## [What needs to be done]
After finding the line that contains "75 degrees clockwise", reproduce it and each line below it through the end of the listing, exactly, with nothing added.

## [Information provided]

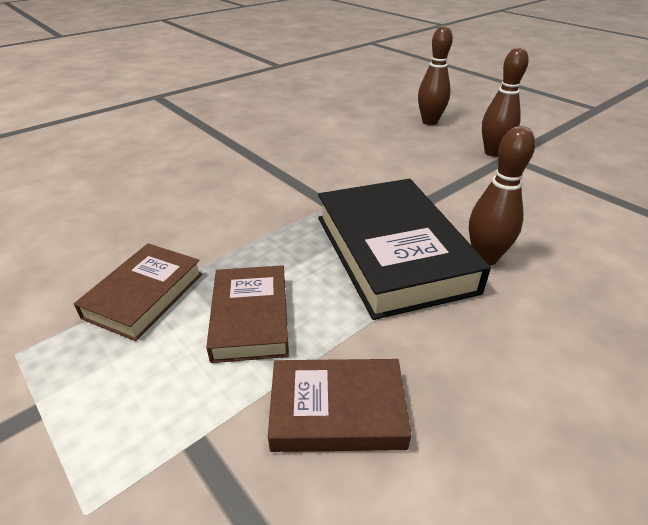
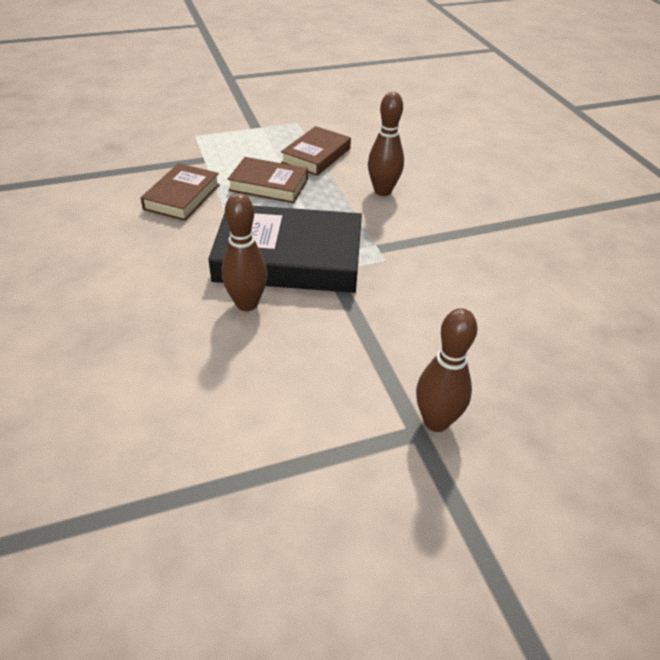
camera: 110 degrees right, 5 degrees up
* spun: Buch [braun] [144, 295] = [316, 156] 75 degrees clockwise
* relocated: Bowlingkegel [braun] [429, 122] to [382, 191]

## [Response area]
* spun: Buch [braun] [144, 295] = [316, 156] 75 degrees clockwise
* relocated: Bowlingkegel [braun] [429, 122] to [382, 191]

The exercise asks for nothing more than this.